Stored records |

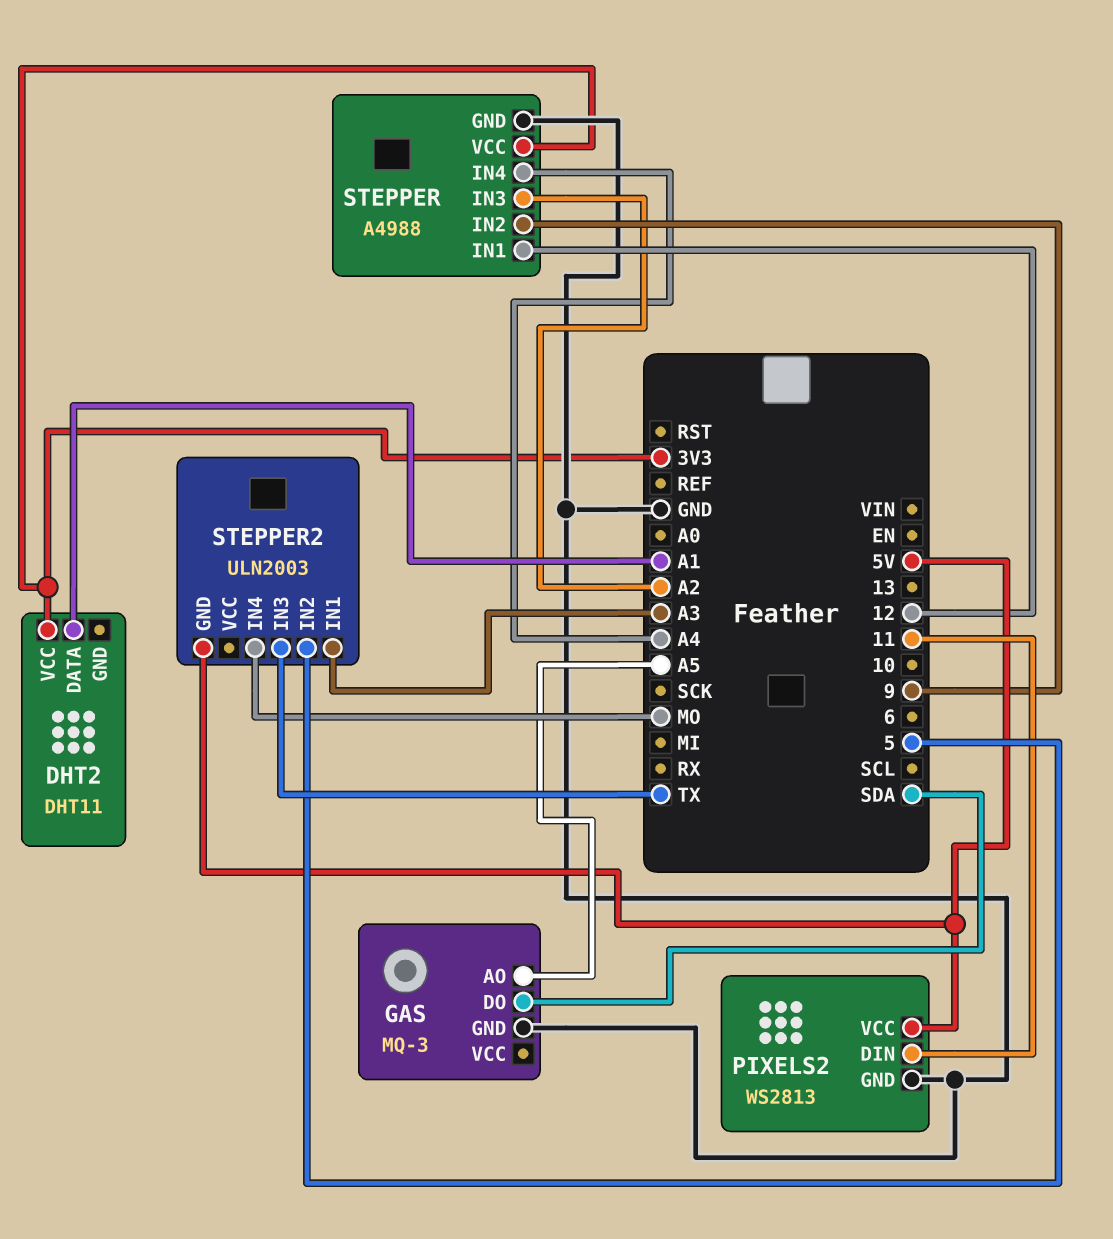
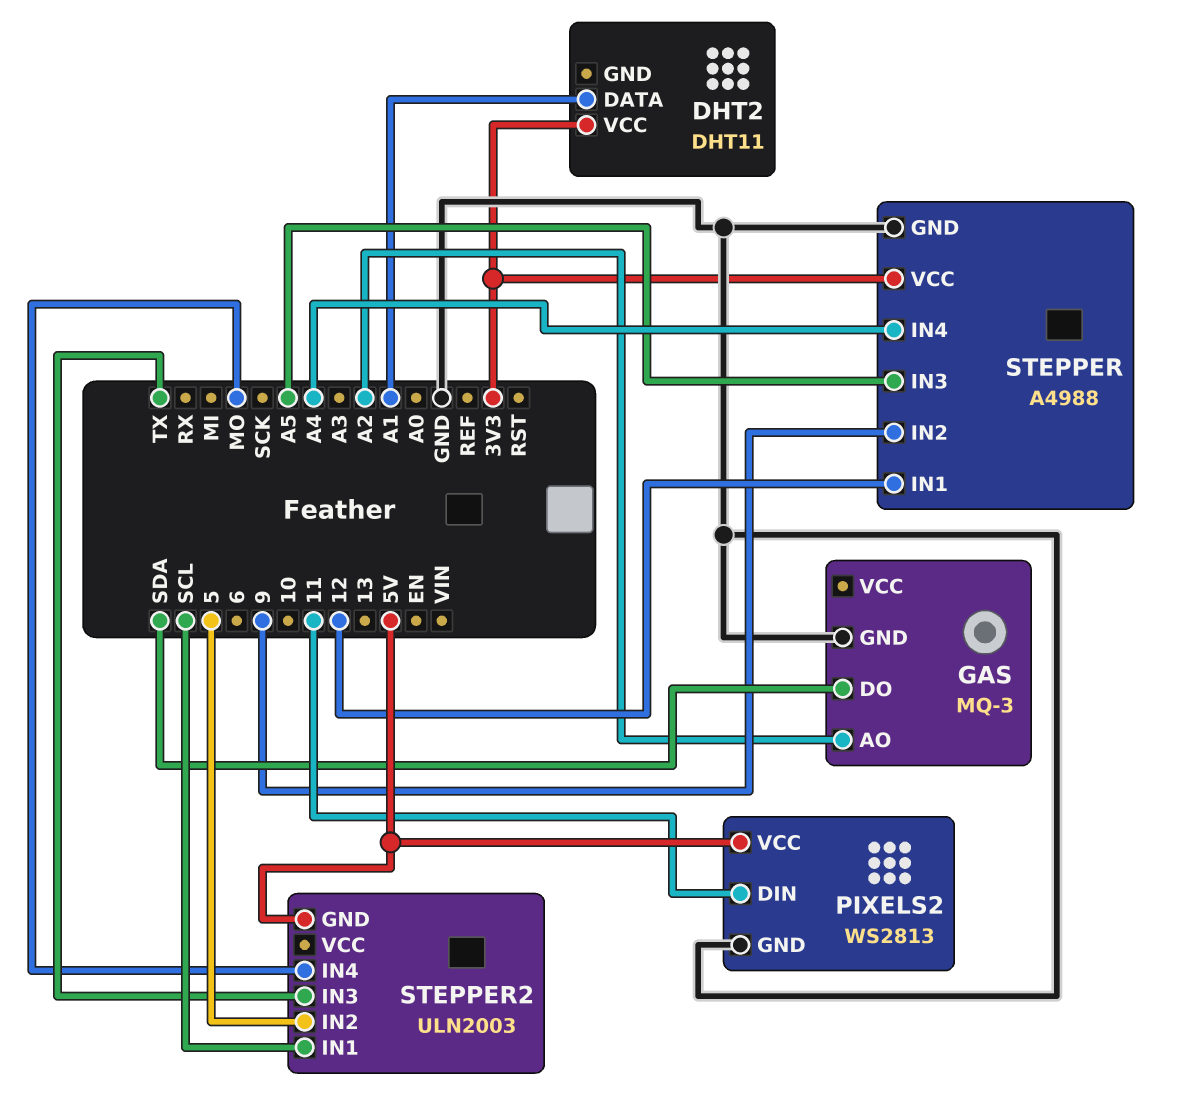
GAS pin AO: A5 -> A2
STEPPER pin IN3: A2 -> A5
STEPPER2 pin IN1: A3 -> SCL

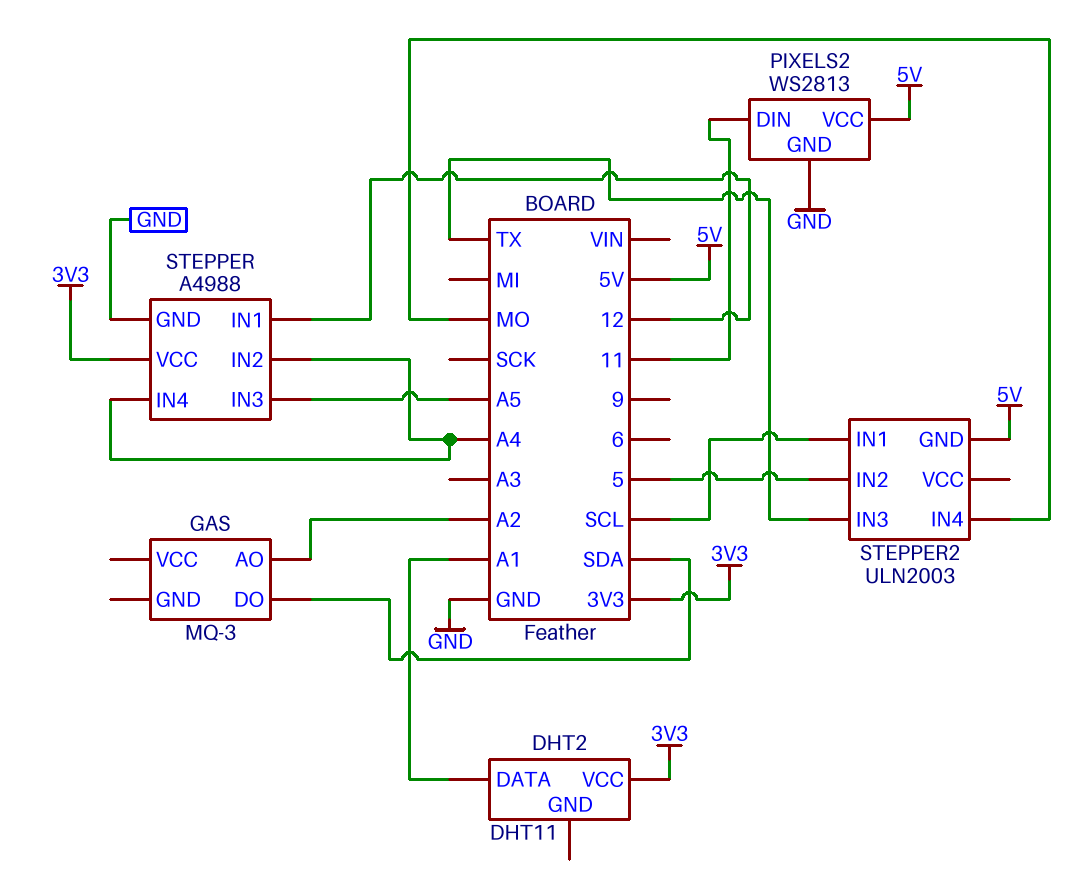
GAS pin GND: GND -> none
STEPPER pin IN2: 9 -> A4

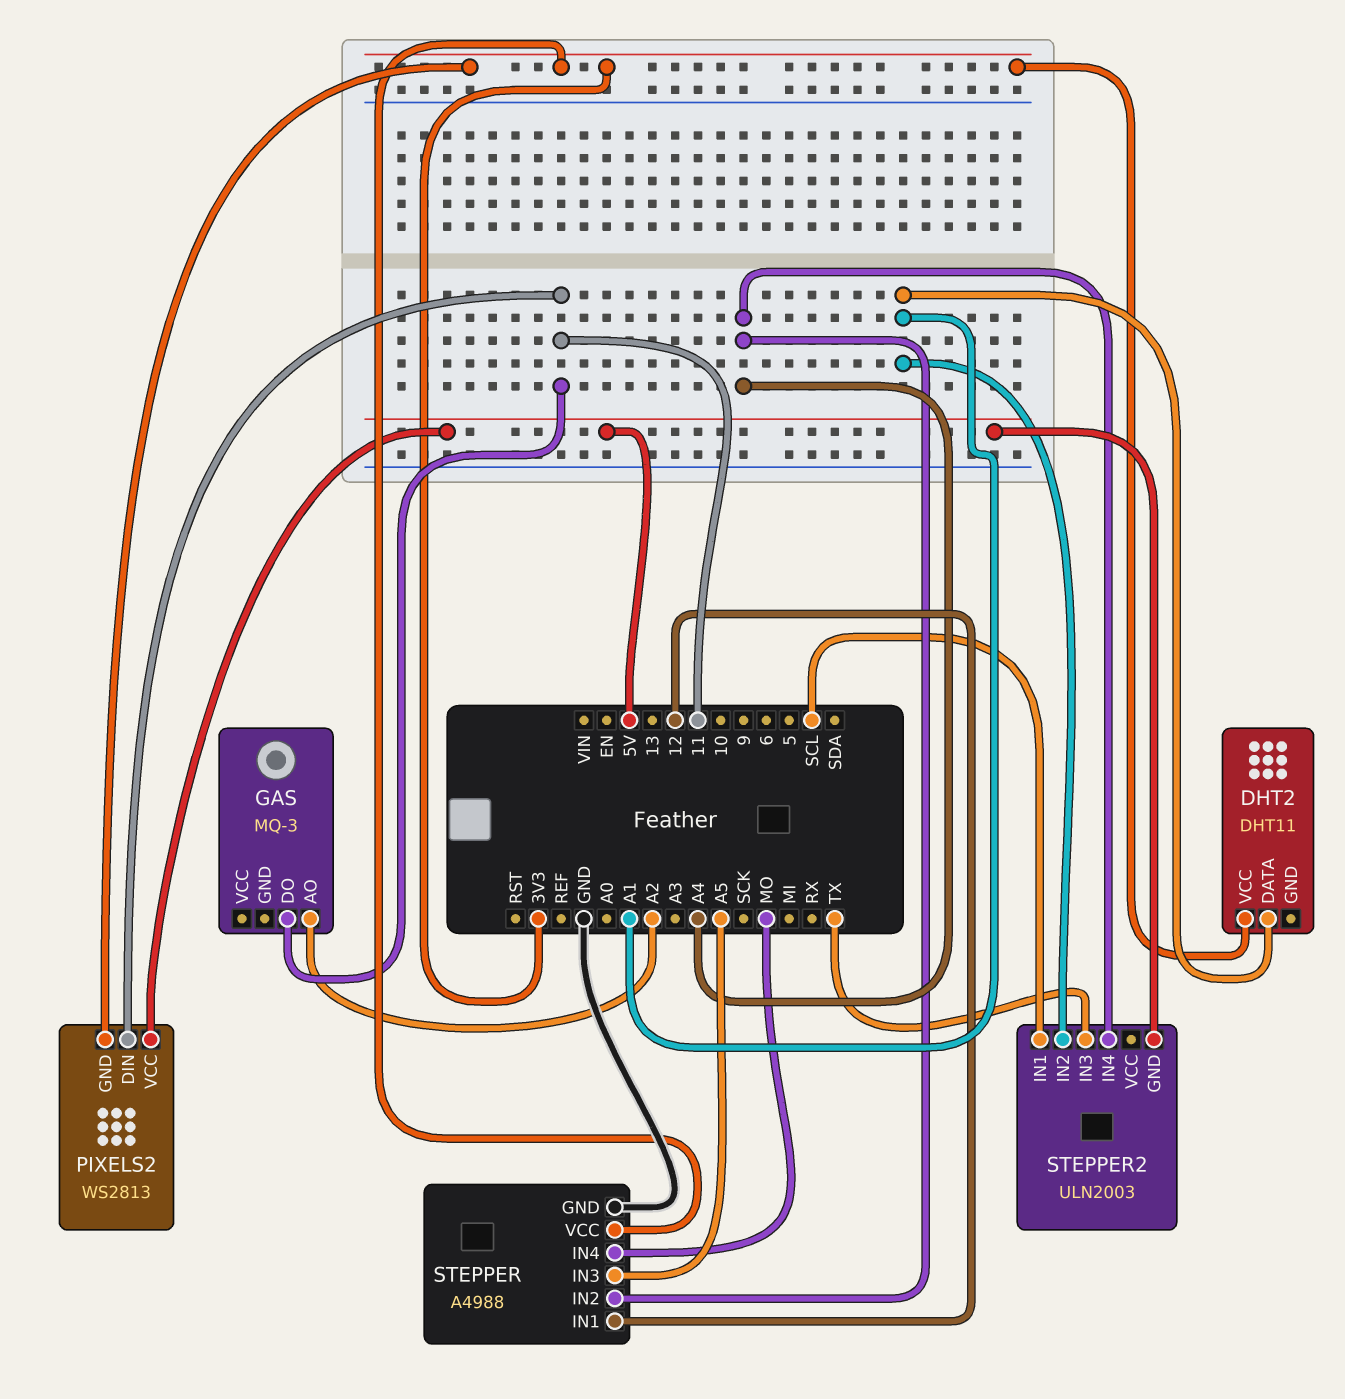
GAS pin DO: SDA -> 11
PIXELS2 pin GND: GND -> 3V3
STEPPER pin IN4: A4 -> MO
STEPPER2 pin IN2: 5 -> A1
STEPPER2 pin IN4: MO -> A4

Task requirements |
Before you finish, make sure every line above has been repeated exactly and no picture remains in the copy.

Solution for this task |
GAS pin AO: A5 -> A2
STEPPER pin IN3: A2 -> A5
STEPPER2 pin IN1: A3 -> SCL

GAS pin GND: GND -> none
STEPPER pin IN2: 9 -> A4

GAS pin DO: SDA -> 11
PIXELS2 pin GND: GND -> 3V3
STEPPER pin IN4: A4 -> MO
STEPPER2 pin IN2: 5 -> A1
STEPPER2 pin IN4: MO -> A4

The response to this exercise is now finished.